***** PROVIDED RECORDS *****
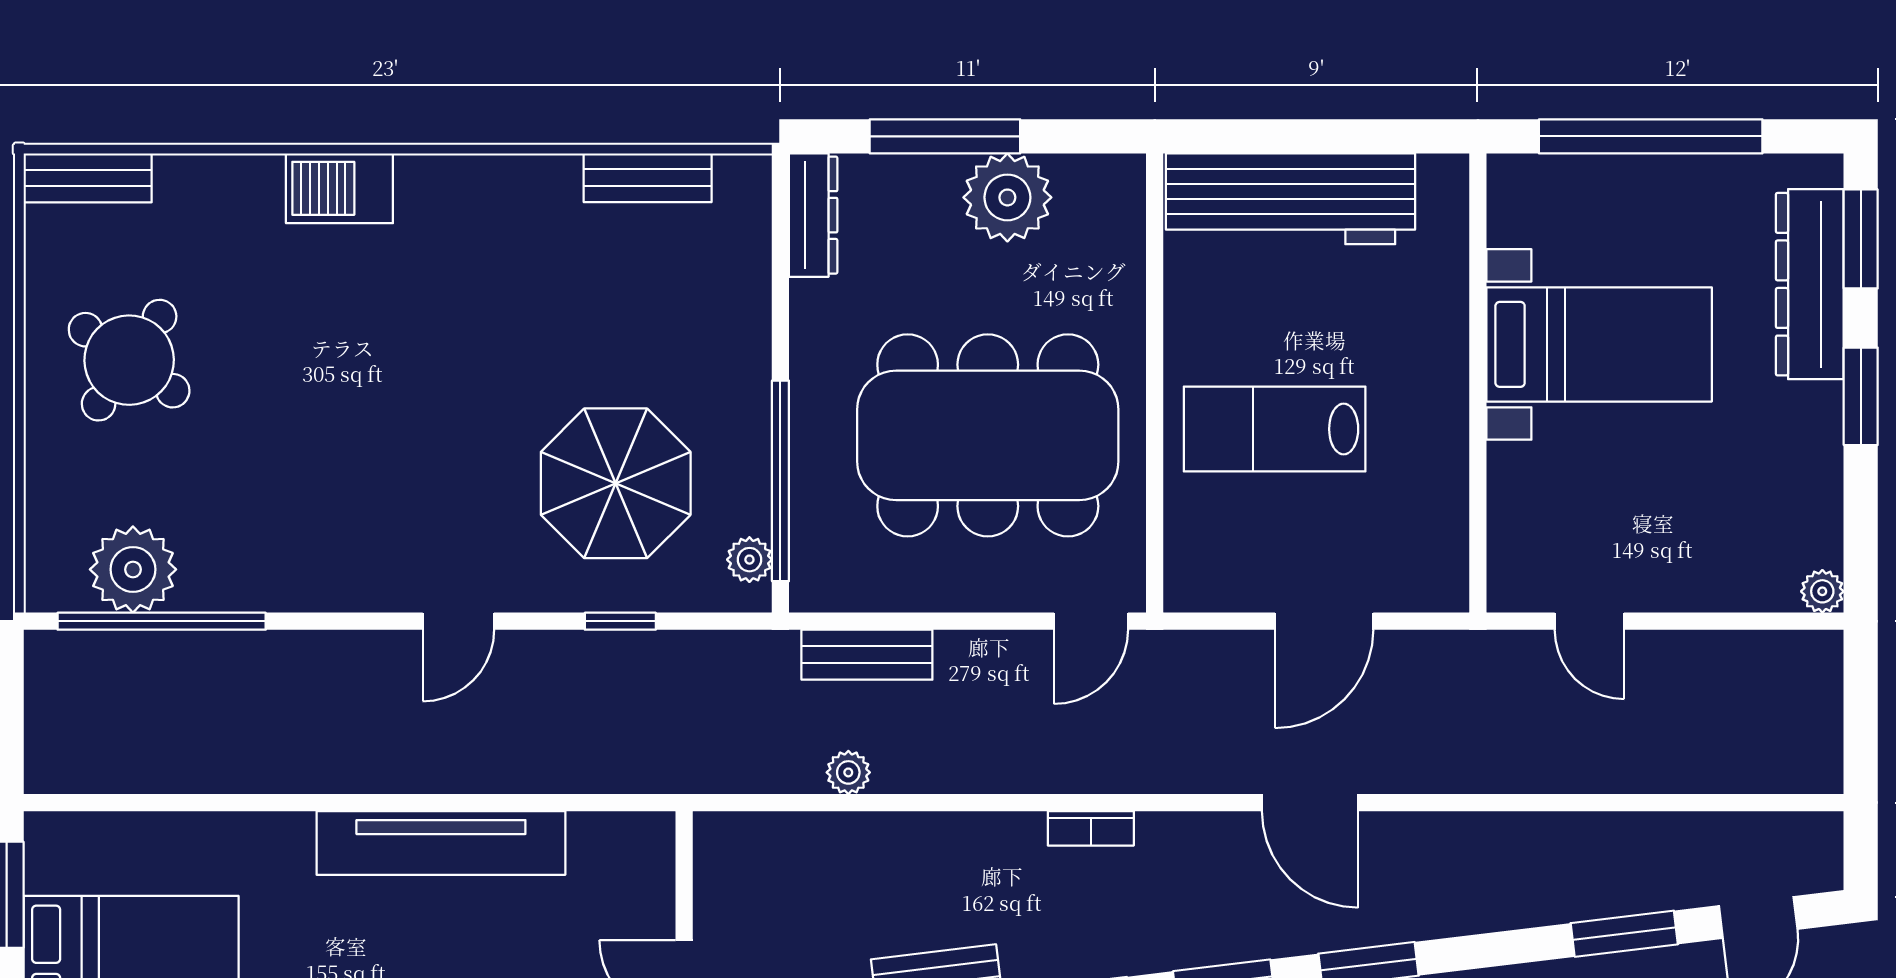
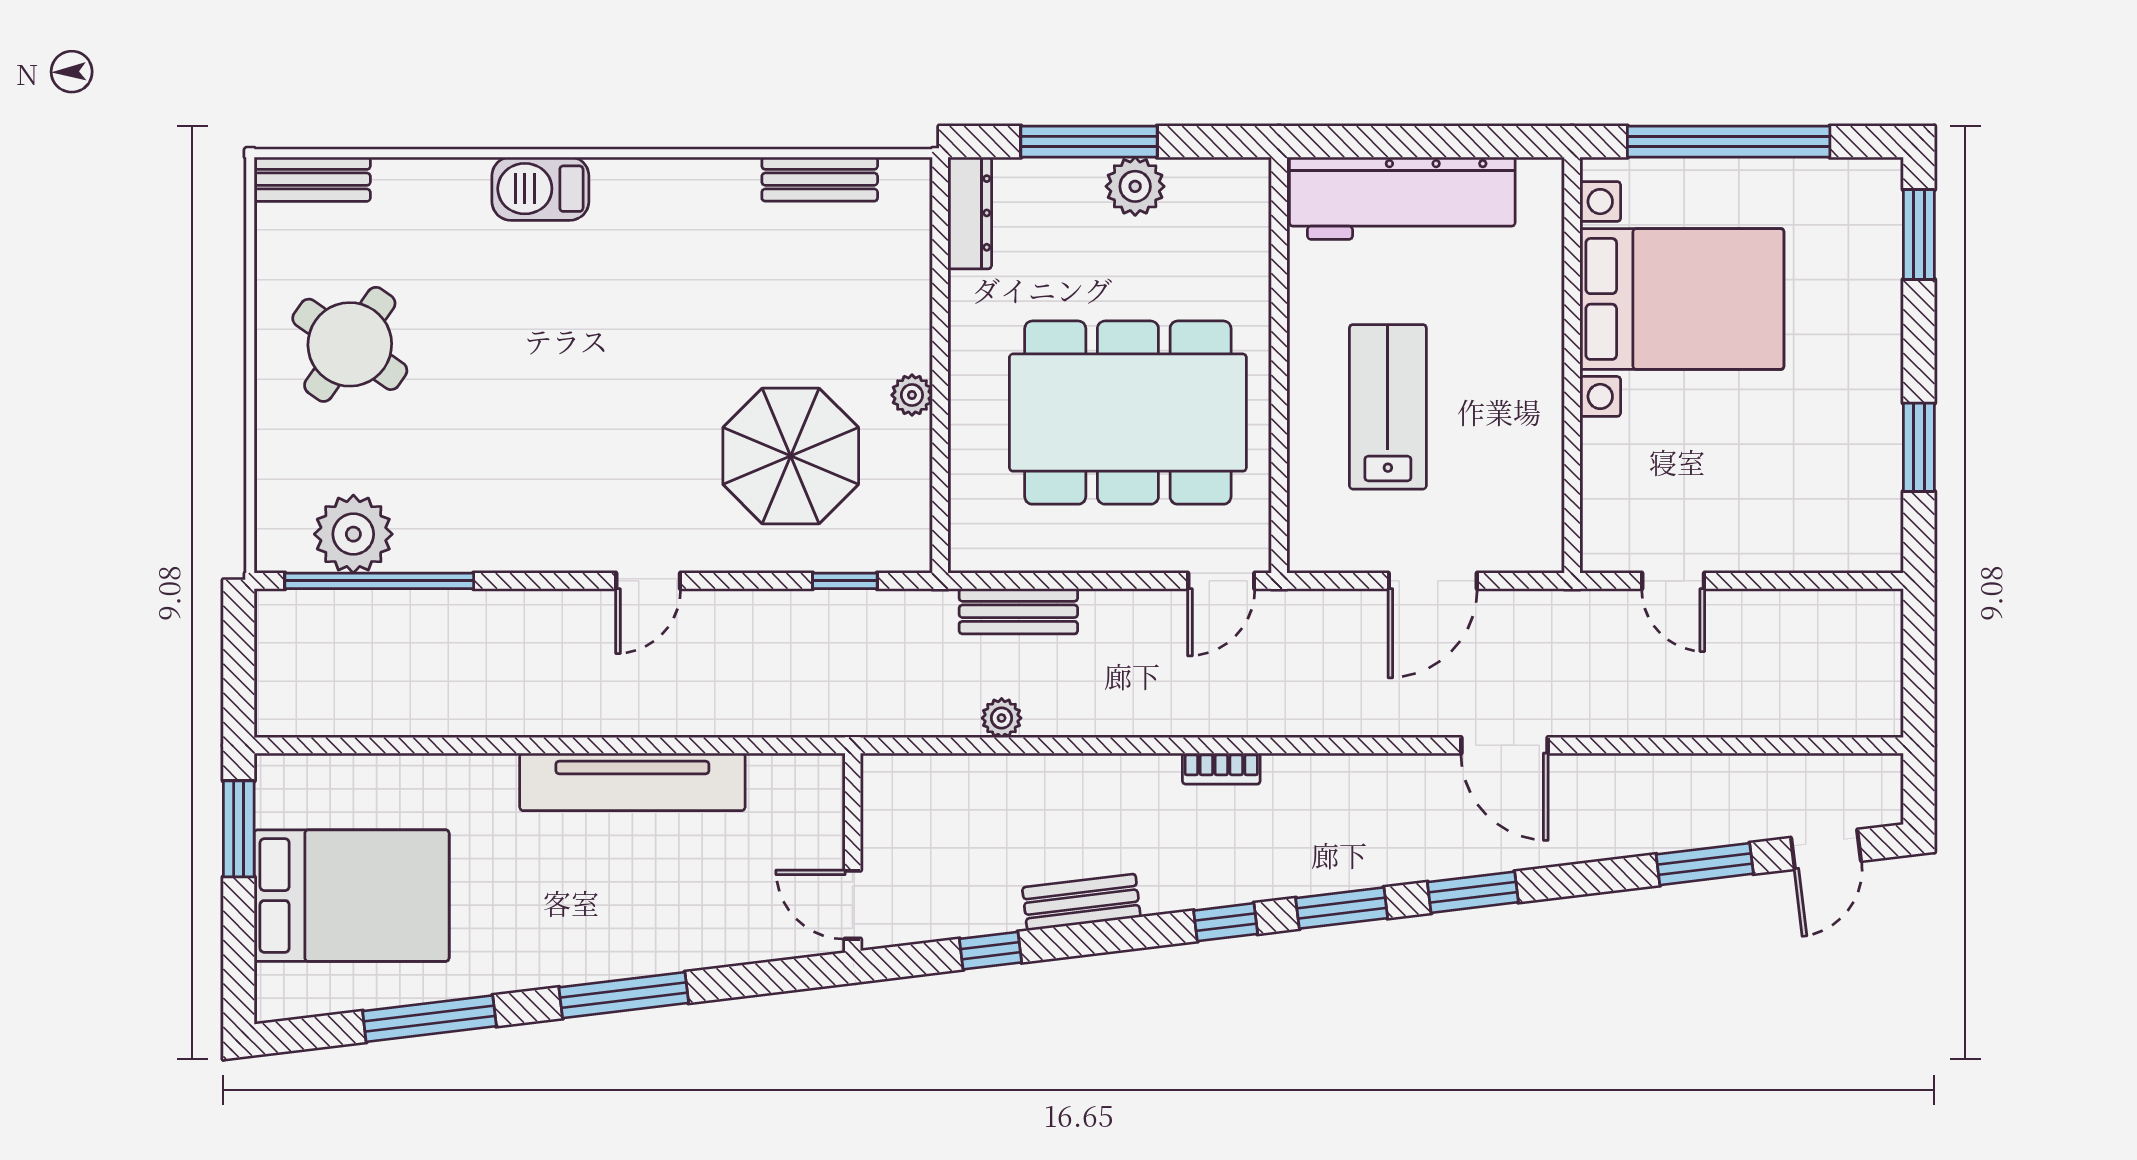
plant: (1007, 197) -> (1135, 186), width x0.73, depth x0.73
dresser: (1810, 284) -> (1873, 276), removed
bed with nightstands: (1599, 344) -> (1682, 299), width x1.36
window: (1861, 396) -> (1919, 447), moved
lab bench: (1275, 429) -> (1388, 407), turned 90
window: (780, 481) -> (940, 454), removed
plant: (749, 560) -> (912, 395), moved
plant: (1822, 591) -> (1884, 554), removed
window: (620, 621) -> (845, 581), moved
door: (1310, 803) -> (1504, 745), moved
*****
***** PROVIDED RECORDS *****
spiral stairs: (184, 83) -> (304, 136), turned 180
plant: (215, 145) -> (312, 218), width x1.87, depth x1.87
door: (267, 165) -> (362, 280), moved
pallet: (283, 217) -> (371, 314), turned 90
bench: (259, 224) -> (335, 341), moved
*****
***** PROVIDED RECORDS *****
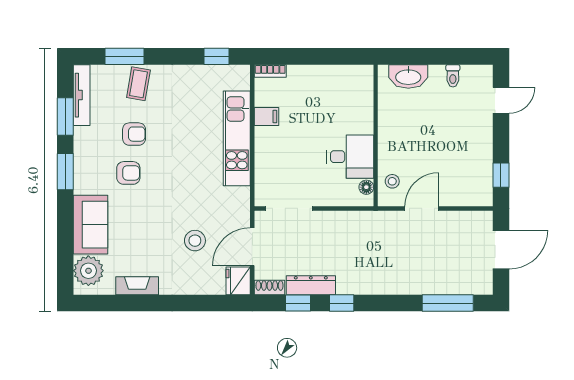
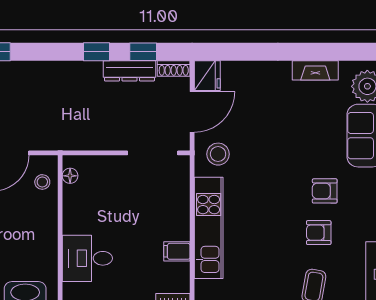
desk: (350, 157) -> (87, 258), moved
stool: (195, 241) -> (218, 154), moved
*****
WORK REQUEST: The response should be the listing above, limited to the lines between the one holding "spiral stairs: (184, 83)" and the one holding "bench: (259, 224) -> (335, 341), moved", inclusive, reproduced exactly.

SOLUTION TO THIS PROBLEM:
spiral stairs: (184, 83) -> (304, 136), turned 180
plant: (215, 145) -> (312, 218), width x1.87, depth x1.87
door: (267, 165) -> (362, 280), moved
pallet: (283, 217) -> (371, 314), turned 90
bench: (259, 224) -> (335, 341), moved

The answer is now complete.